Write out, word for word, every line in the data below from the one containing "camera: 10 degrees right, 10 degrees up" to the one containing "(332, 229) = (284, 248): black", both of them included.

(Object change listings)
---------------

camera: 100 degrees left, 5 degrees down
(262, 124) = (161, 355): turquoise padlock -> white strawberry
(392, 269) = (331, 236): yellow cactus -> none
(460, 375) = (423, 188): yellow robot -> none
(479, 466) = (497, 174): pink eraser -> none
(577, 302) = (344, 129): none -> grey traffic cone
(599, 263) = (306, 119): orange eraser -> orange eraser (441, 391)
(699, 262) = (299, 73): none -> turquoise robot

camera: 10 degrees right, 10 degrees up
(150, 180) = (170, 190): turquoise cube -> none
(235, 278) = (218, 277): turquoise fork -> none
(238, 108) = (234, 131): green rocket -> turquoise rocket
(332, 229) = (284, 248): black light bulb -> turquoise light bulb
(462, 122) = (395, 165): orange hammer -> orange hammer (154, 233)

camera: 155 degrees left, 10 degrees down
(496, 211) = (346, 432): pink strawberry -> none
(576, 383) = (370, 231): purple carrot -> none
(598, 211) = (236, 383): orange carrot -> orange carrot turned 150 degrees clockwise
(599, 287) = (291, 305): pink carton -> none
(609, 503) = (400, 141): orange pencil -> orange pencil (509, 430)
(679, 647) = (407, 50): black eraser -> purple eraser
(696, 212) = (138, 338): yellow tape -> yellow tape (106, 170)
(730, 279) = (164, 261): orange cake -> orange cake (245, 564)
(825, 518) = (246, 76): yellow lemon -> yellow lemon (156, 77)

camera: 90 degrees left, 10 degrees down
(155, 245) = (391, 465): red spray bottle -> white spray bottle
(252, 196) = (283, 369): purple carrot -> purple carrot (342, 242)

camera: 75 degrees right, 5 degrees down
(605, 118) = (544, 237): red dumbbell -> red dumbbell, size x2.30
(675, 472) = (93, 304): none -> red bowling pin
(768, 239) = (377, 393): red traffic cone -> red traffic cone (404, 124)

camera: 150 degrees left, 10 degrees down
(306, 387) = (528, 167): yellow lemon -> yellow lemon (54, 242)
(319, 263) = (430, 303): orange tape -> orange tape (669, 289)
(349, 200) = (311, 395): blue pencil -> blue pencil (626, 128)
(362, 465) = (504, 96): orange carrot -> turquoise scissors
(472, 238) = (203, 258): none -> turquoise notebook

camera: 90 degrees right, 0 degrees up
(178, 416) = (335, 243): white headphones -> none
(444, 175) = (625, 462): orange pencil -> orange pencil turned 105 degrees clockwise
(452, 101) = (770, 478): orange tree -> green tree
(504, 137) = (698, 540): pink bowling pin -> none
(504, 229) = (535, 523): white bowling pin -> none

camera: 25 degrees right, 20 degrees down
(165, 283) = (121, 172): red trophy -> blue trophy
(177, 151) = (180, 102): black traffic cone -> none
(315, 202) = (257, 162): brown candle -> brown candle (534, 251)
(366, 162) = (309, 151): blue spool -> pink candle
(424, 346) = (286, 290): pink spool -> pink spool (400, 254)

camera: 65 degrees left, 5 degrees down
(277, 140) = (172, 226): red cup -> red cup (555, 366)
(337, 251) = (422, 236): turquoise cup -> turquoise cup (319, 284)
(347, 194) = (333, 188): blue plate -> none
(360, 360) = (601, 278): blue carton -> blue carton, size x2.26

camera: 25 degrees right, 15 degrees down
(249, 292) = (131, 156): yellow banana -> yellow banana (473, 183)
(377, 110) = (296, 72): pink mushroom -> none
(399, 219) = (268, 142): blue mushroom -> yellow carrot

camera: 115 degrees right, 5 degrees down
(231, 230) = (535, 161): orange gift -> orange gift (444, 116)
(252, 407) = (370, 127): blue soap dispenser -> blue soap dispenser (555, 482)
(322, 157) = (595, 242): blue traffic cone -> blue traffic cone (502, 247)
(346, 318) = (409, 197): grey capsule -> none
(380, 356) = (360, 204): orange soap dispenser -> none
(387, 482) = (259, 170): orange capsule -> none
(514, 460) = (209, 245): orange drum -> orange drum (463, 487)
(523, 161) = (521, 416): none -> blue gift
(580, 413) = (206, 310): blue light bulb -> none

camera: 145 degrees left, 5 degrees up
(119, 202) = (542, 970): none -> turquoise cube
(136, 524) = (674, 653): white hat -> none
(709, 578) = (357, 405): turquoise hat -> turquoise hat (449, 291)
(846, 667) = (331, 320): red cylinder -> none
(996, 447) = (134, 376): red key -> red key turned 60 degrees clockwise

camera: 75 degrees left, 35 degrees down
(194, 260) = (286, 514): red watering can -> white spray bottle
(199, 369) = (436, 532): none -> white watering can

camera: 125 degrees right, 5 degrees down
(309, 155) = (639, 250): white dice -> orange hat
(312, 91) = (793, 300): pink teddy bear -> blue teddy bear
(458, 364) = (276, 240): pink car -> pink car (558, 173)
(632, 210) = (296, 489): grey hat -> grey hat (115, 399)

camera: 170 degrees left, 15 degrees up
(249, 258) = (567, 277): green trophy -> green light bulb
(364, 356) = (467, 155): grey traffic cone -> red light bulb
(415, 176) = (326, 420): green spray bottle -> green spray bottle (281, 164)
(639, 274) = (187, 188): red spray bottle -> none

---------------

(Exercise answer)
camera: 10 degrees right, 10 degrees up
(150, 180) = (170, 190): turquoise cube -> none
(235, 278) = (218, 277): turquoise fork -> none
(238, 108) = (234, 131): green rocket -> turquoise rocket
(332, 229) = (284, 248): black light bulb -> turquoise light bulb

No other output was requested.